## Exercise goal
Would you print every entry below exactly as written, omitting the images?

Supplied information section start

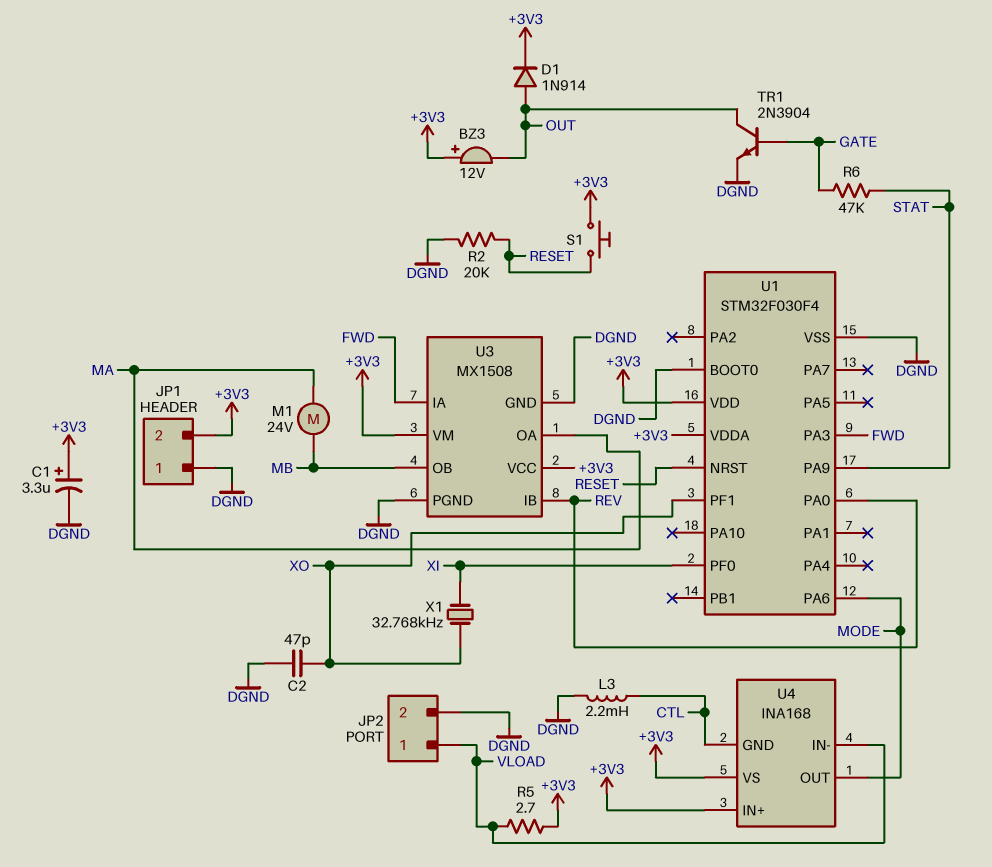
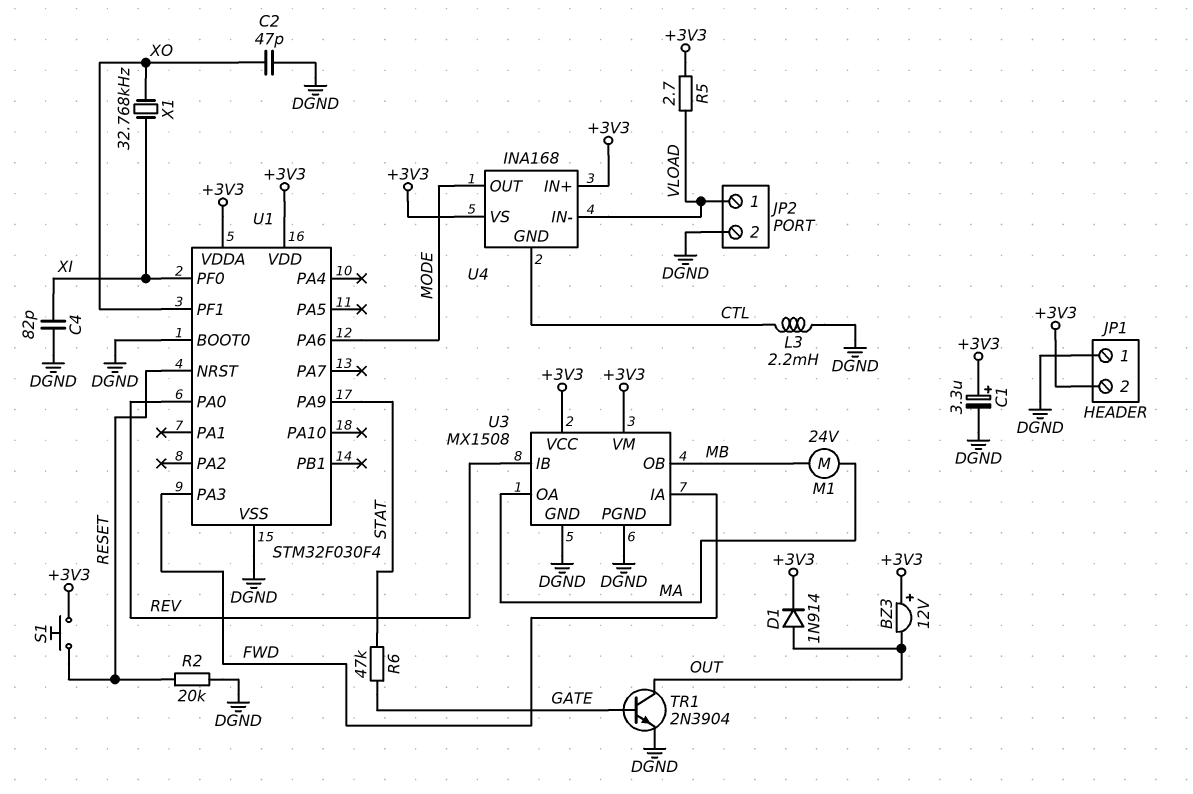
C4: none -> 82pF (DGND, XI)

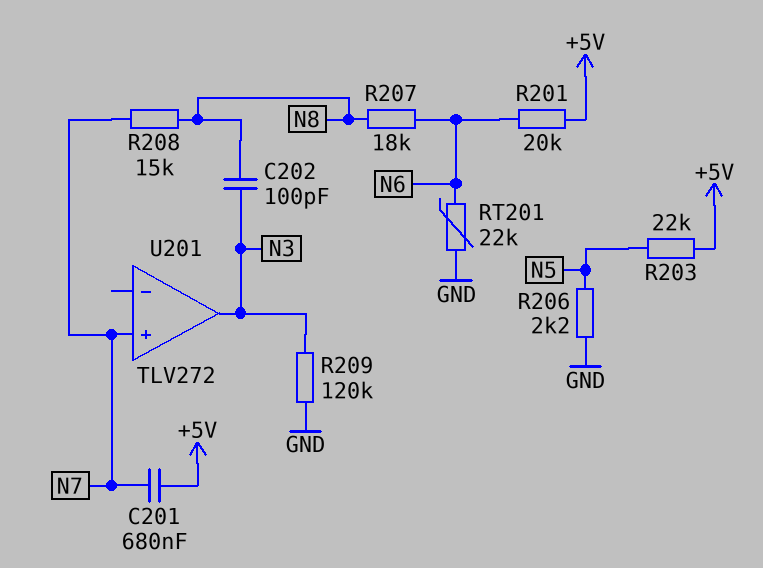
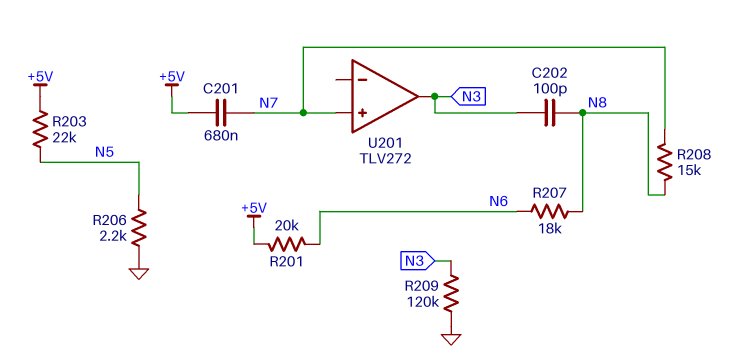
RT201: 22k (GND, N6) -> none

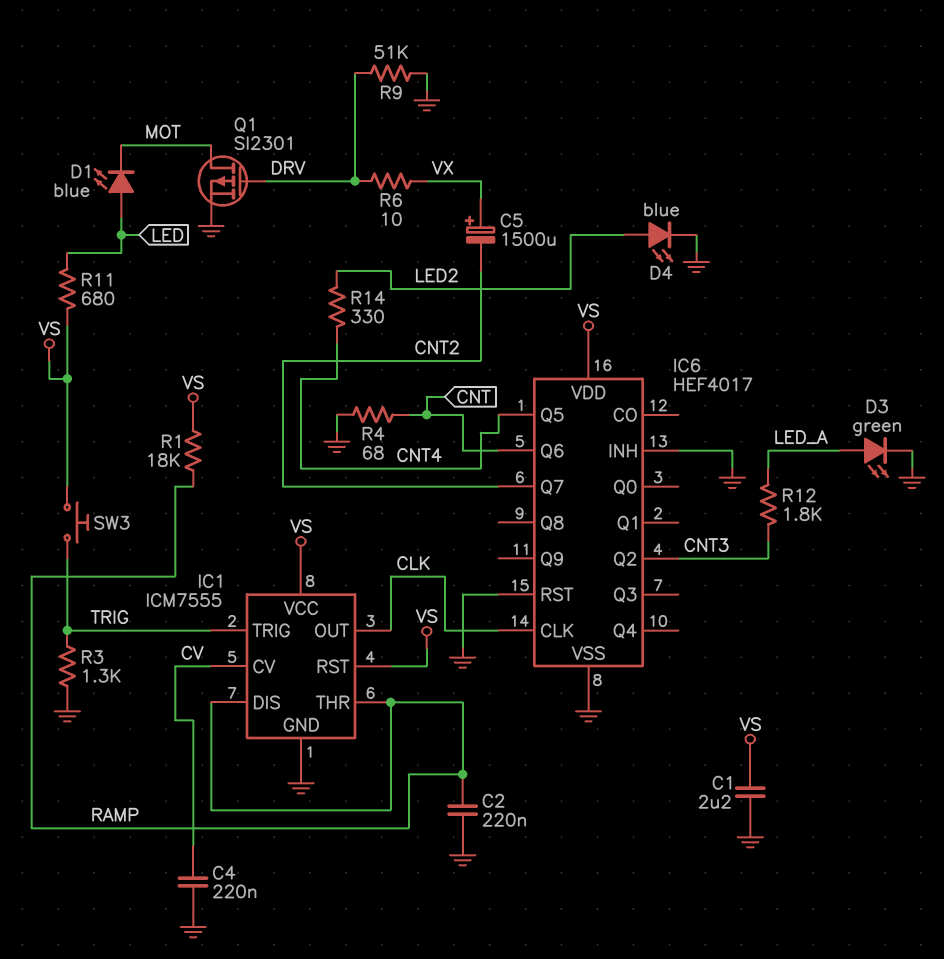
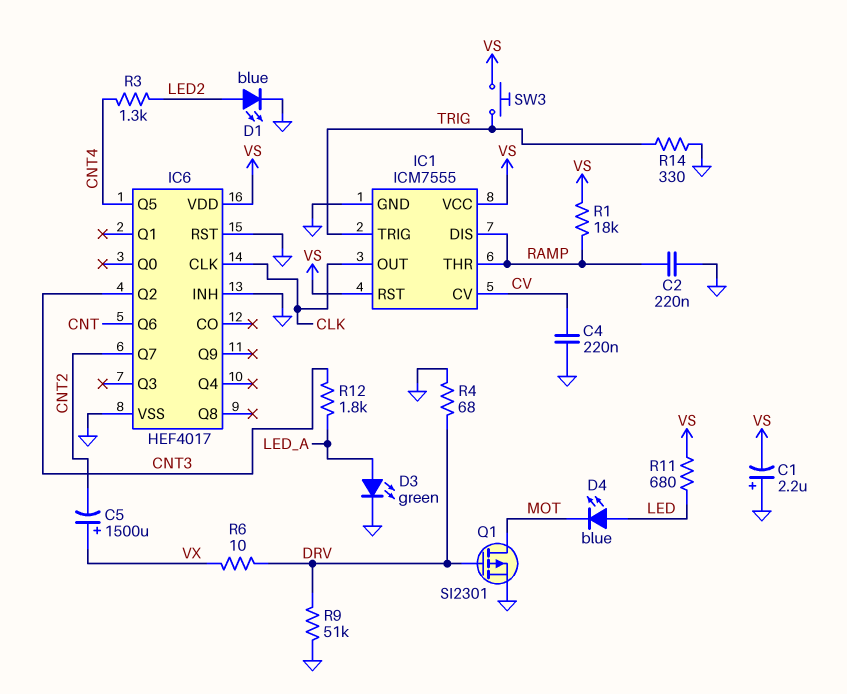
C1: 2.2uF (GND, VS) -> 2.2uF (plus GND, minus VS)
D1: LED blue (A LED, K MOT) -> LED blue (A LED2, K GND)
D4: LED blue (A LED2, K GND) -> LED blue (A LED, K MOT)
R3: 1.3k (GND, TRIG) -> 1.3k (CNT4, LED2)
R4: 68 (CNT, GND) -> 68 (DRV, GND)
R14: 330 (CNT4, LED2) -> 330 (GND, TRIG)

Supplied information section end

## Response for this exercise
C4: none -> 82pF (DGND, XI)

RT201: 22k (GND, N6) -> none

C1: 2.2uF (GND, VS) -> 2.2uF (plus GND, minus VS)
D1: LED blue (A LED, K MOT) -> LED blue (A LED2, K GND)
D4: LED blue (A LED2, K GND) -> LED blue (A LED, K MOT)
R3: 1.3k (GND, TRIG) -> 1.3k (CNT4, LED2)
R4: 68 (CNT, GND) -> 68 (DRV, GND)
R14: 330 (CNT4, LED2) -> 330 (GND, TRIG)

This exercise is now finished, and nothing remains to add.